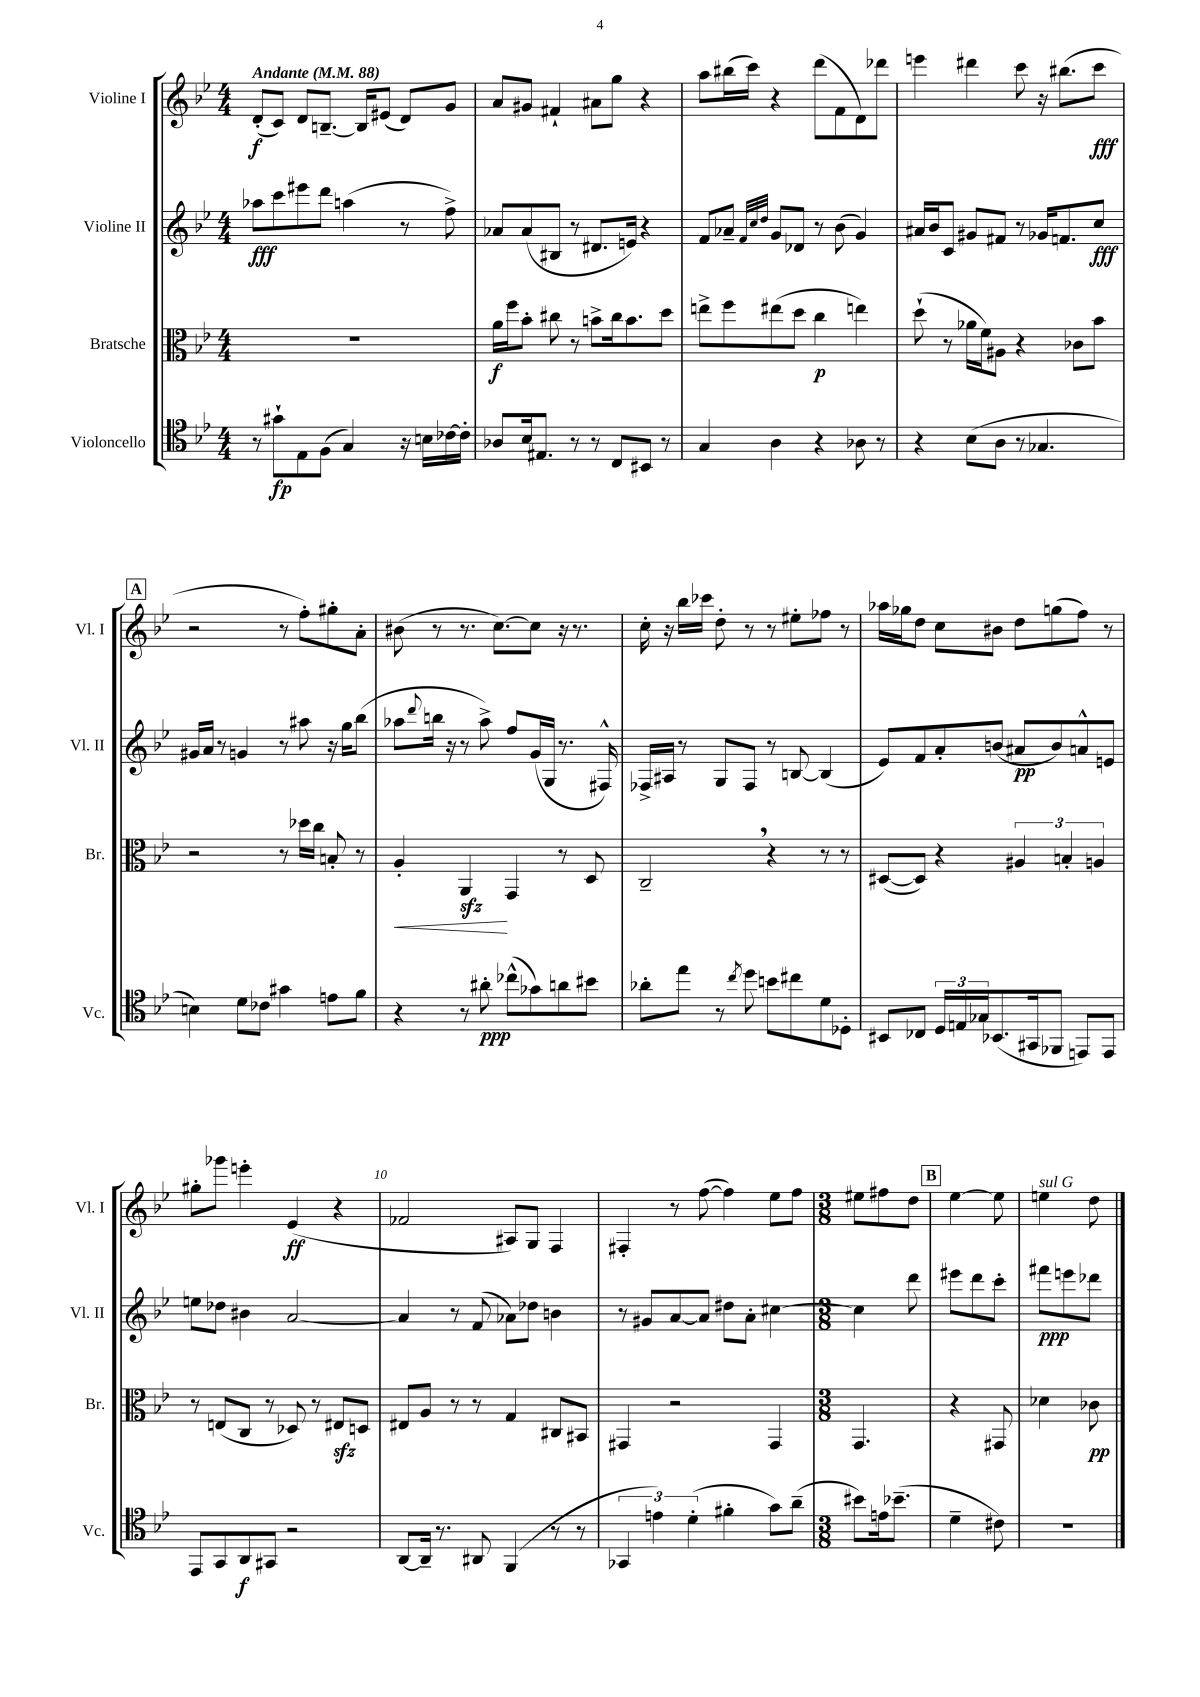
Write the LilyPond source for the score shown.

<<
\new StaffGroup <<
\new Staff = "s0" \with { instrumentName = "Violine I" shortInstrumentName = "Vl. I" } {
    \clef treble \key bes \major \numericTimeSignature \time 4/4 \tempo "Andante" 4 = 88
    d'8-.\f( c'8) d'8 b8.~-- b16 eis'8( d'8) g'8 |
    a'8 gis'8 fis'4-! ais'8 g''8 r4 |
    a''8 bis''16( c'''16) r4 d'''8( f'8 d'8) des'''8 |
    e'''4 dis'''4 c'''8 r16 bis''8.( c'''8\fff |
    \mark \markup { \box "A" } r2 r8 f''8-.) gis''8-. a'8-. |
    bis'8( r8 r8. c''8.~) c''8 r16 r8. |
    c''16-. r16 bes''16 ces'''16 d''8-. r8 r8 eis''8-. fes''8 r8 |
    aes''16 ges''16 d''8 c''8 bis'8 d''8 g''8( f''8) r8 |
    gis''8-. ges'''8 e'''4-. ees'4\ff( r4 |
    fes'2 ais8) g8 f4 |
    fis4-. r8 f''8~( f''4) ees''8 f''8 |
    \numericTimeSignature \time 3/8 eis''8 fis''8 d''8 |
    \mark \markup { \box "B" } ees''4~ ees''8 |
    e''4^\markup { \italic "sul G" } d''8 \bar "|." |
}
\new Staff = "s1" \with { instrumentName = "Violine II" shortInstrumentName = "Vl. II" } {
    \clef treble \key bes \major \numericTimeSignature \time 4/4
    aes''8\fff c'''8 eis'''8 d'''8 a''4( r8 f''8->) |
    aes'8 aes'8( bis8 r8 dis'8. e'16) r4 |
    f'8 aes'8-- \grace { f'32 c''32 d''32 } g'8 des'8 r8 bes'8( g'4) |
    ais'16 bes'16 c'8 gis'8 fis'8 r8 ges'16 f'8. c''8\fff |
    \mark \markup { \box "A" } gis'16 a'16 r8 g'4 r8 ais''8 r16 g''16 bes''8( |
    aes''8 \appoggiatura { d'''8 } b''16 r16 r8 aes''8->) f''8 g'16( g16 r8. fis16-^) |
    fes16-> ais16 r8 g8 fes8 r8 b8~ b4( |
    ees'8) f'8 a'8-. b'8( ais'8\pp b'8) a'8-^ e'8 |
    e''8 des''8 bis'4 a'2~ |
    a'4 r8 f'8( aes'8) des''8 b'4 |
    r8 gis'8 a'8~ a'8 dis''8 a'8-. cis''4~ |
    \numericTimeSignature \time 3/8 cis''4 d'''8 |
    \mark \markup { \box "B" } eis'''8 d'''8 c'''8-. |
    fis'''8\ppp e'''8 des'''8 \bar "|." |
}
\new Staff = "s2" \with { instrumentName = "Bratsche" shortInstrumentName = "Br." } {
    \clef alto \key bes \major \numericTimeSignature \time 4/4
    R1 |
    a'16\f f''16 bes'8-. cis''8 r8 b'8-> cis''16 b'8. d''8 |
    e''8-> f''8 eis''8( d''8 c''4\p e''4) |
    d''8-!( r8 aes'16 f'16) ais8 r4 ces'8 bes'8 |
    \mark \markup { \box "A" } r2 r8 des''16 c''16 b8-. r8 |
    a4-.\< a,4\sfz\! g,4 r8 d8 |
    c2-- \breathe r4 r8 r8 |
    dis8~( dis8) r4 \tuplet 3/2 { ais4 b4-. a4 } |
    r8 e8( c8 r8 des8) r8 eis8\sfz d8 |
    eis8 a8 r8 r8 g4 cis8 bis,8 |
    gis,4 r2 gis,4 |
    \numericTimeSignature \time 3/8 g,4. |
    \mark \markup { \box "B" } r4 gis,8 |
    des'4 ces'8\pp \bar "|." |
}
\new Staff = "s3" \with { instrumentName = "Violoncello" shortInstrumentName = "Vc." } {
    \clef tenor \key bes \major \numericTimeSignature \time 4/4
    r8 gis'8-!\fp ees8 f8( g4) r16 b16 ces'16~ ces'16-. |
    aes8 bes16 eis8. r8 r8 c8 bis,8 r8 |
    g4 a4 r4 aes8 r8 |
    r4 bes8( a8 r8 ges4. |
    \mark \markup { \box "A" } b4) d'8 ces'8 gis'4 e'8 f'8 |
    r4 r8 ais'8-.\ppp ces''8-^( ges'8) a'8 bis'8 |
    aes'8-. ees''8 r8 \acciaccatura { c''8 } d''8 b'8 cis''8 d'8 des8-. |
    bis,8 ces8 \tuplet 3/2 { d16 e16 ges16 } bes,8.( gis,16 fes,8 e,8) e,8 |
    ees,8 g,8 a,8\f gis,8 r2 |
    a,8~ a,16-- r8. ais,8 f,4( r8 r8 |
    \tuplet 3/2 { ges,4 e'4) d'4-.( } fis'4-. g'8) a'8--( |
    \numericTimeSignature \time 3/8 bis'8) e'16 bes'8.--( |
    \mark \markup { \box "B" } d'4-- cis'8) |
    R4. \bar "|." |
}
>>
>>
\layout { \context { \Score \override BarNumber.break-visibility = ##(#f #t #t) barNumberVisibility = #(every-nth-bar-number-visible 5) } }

Exercise aim:
Extract every line of the rows above that contains the string "time". Treat case as significant.

Solution for this problem:
    \clef treble \key bes \major \numericTimeSignature \time 4/4 \tempo "Andante" 4 = 88
    \numericTimeSignature \time 3/8 eis''8 fis''8 d''8 |
    \clef treble \key bes \major \numericTimeSignature \time 4/4
    \numericTimeSignature \time 3/8 cis''4 d'''8 |
    \clef alto \key bes \major \numericTimeSignature \time 4/4
    \numericTimeSignature \time 3/8 g,4. |
    \clef tenor \key bes \major \numericTimeSignature \time 4/4
    \numericTimeSignature \time 3/8 bis'8) e'16 bes'8.--( |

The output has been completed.